╭─ Supplied records

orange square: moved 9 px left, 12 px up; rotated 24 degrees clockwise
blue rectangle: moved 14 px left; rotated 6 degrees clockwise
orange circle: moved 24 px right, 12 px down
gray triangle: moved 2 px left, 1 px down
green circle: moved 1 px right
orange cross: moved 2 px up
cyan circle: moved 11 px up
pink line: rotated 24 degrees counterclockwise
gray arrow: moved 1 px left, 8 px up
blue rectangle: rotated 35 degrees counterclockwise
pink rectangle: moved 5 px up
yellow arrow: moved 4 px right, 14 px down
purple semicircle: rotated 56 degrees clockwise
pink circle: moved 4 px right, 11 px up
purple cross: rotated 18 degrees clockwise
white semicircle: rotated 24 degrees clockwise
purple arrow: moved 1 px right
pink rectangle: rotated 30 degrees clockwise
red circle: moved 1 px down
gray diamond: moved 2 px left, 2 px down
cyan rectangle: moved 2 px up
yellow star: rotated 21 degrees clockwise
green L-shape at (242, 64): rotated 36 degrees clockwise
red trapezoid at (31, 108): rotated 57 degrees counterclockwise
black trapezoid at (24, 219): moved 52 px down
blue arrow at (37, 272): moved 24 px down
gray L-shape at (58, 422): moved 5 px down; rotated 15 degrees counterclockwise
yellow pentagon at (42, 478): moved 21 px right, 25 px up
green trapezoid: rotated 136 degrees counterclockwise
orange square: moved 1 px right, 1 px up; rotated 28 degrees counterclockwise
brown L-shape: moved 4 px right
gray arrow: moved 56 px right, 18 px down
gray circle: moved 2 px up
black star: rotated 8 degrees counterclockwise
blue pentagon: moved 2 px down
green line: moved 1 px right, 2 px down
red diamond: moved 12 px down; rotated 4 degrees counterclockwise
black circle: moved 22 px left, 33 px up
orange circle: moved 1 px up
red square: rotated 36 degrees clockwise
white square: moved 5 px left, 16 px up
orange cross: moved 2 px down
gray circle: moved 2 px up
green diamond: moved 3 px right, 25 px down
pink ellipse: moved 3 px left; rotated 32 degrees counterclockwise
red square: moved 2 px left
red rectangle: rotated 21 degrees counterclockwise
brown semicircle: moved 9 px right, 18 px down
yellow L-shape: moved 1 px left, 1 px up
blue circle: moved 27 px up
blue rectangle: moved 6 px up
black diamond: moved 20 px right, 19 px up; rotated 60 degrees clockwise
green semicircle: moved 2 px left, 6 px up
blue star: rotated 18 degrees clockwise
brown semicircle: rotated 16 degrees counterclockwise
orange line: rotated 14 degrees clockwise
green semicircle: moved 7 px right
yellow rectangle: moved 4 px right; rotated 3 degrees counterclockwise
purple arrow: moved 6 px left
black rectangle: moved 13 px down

╰─

## Task directions:
For every line in the listing above that holds "cyan", add one to a tally, and give that tally alone.

## Written answer:
2